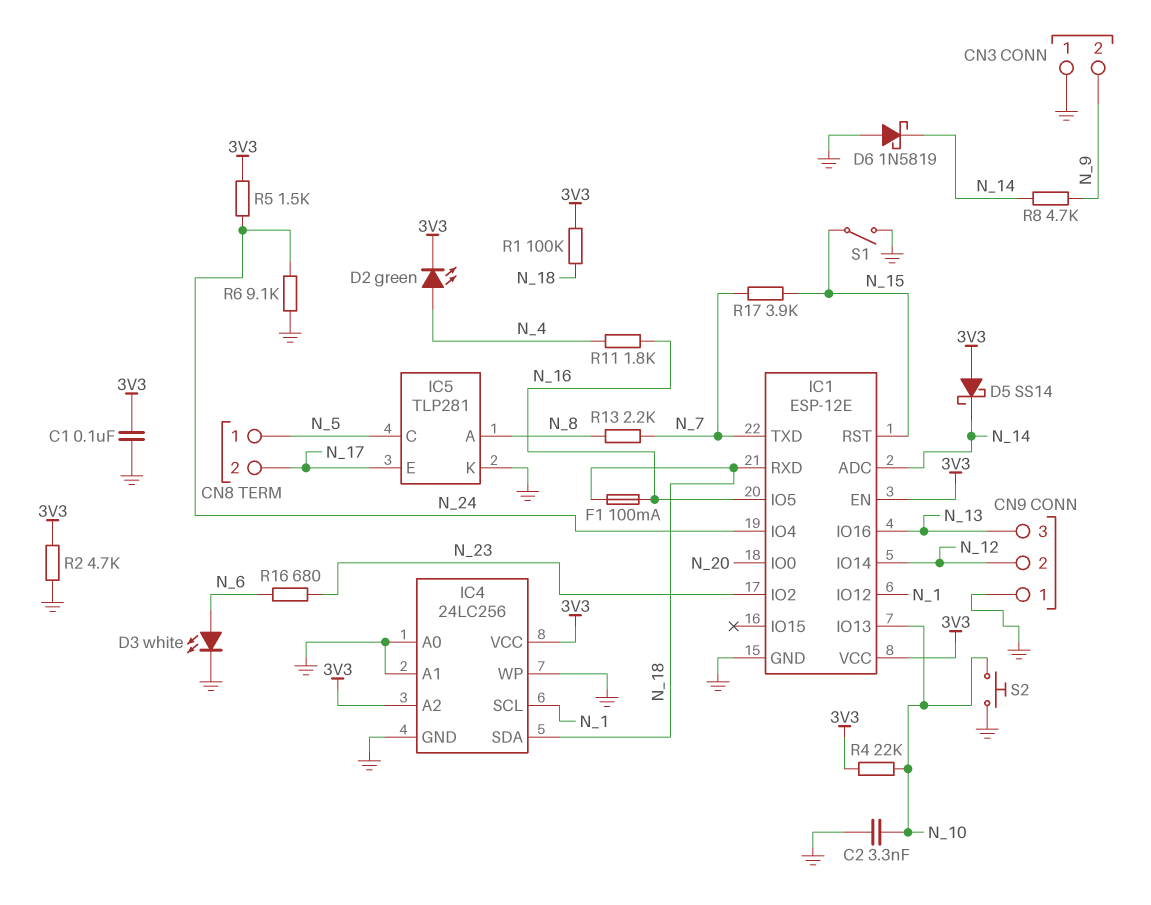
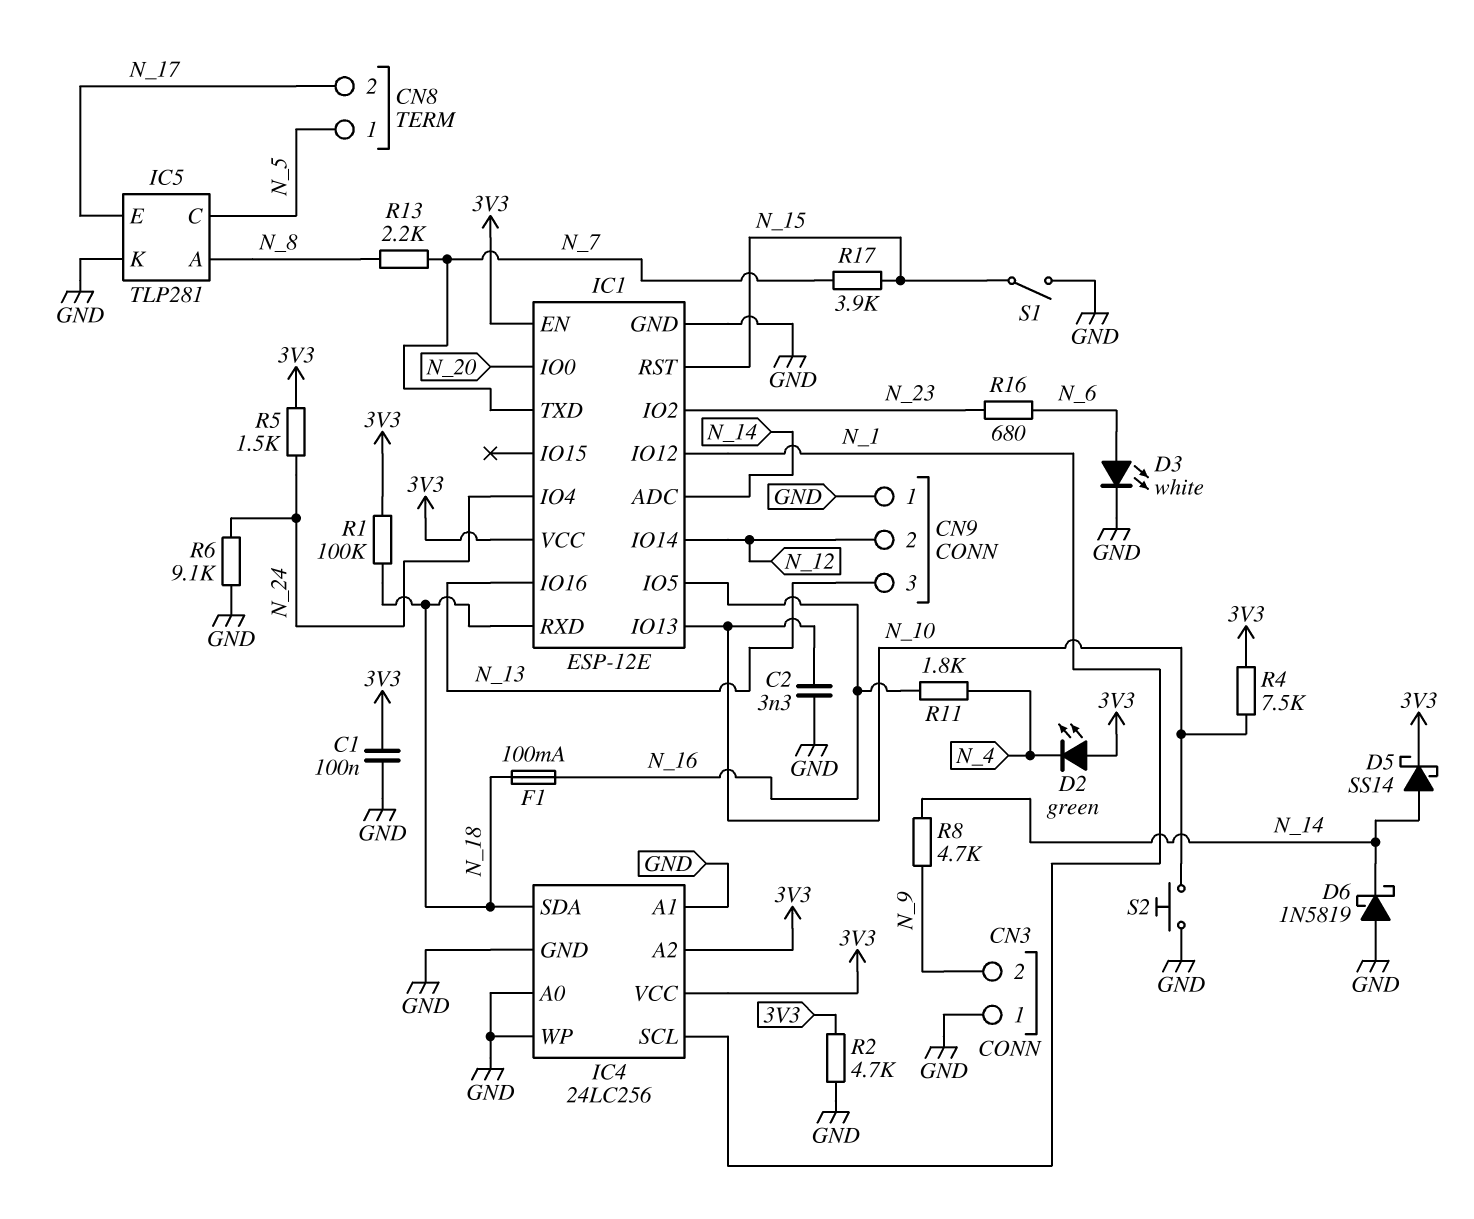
D2: LED green (A N_4, K 3V3) -> LED green (A 3V3, K N_4)
D5: schottky SS14 (A 3V3, K N_14) -> schottky SS14 (A N_14, K 3V3)
R4: 22k (3V3, N_10) -> 7.5k (3V3, N_10)

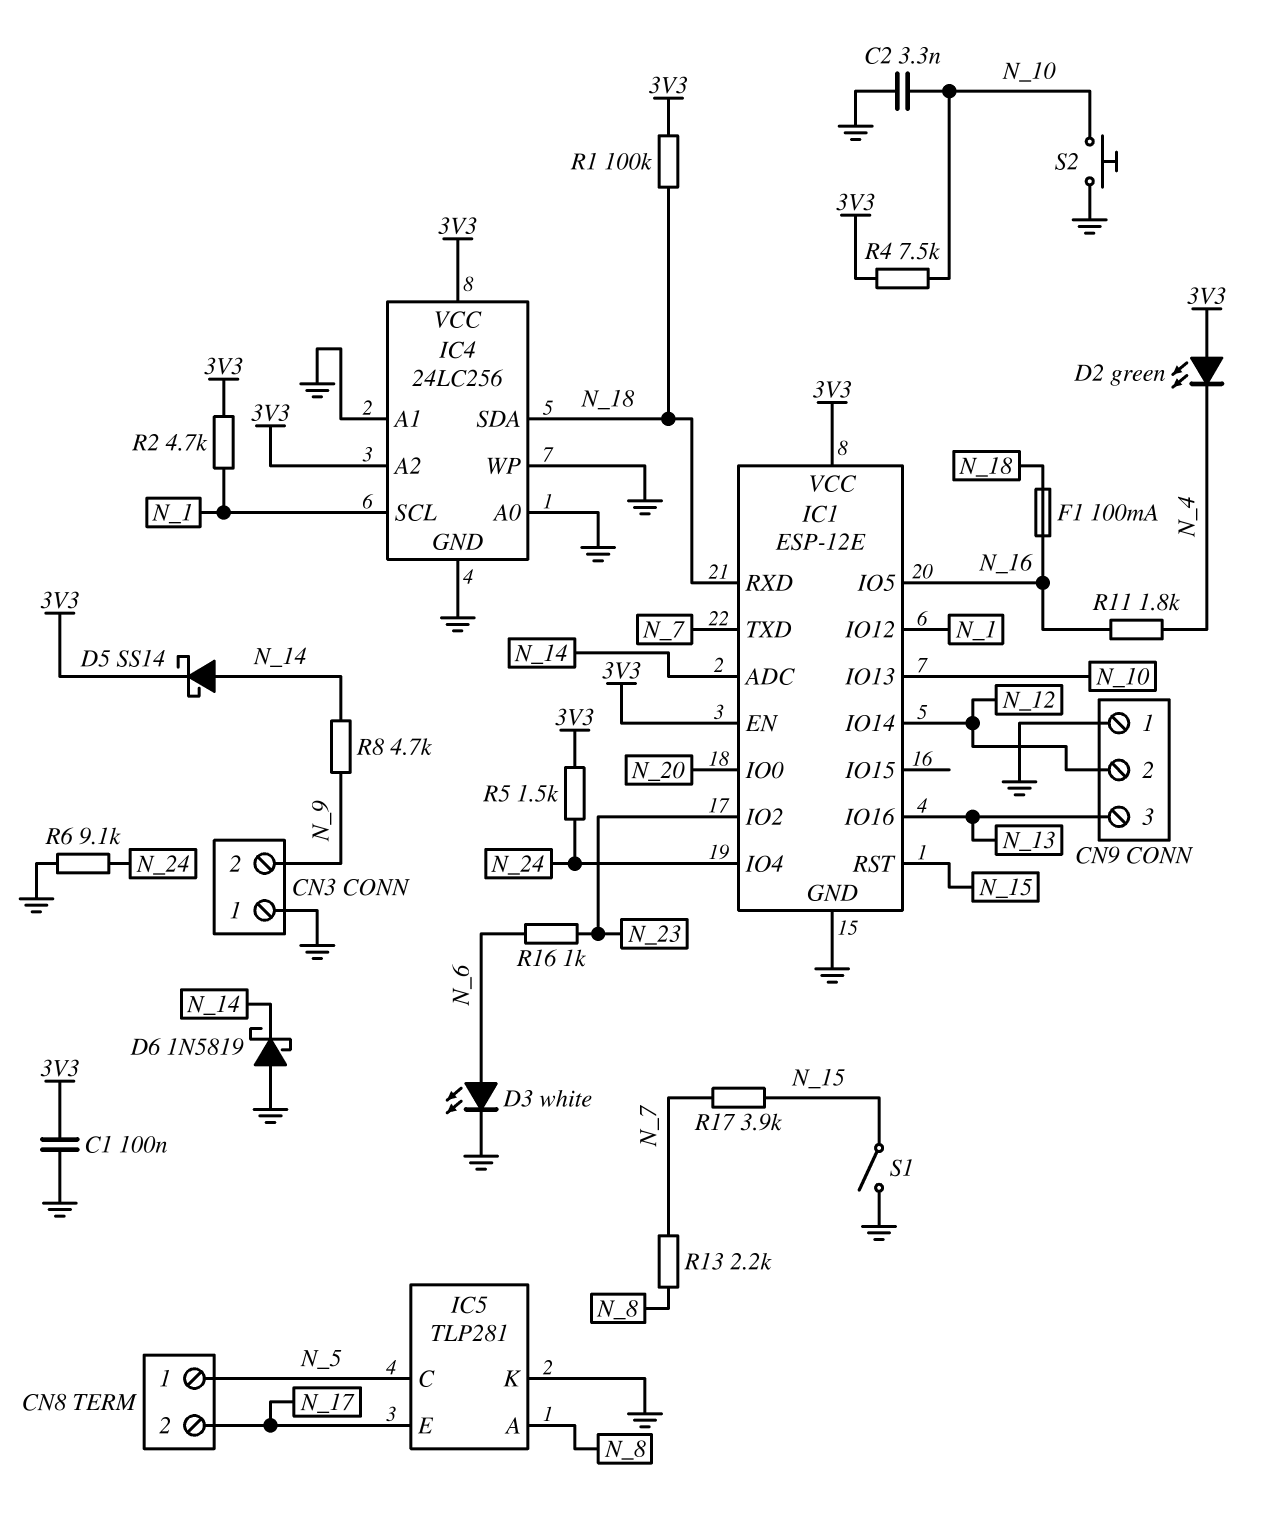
R2: 4.7k (3V3, GND) -> 4.7k (3V3, N_1)
R16: 680 (N_6, N_23) -> 1k (N_6, N_23)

■ **Your assignment**: Find the line with "D5: schottky SS14". Reproduce it and every line after it through the last line above exactly, leaving out the pictures.

■ **Completed task**:
D5: schottky SS14 (A 3V3, K N_14) -> schottky SS14 (A N_14, K 3V3)
R4: 22k (3V3, N_10) -> 7.5k (3V3, N_10)

R2: 4.7k (3V3, GND) -> 4.7k (3V3, N_1)
R16: 680 (N_6, N_23) -> 1k (N_6, N_23)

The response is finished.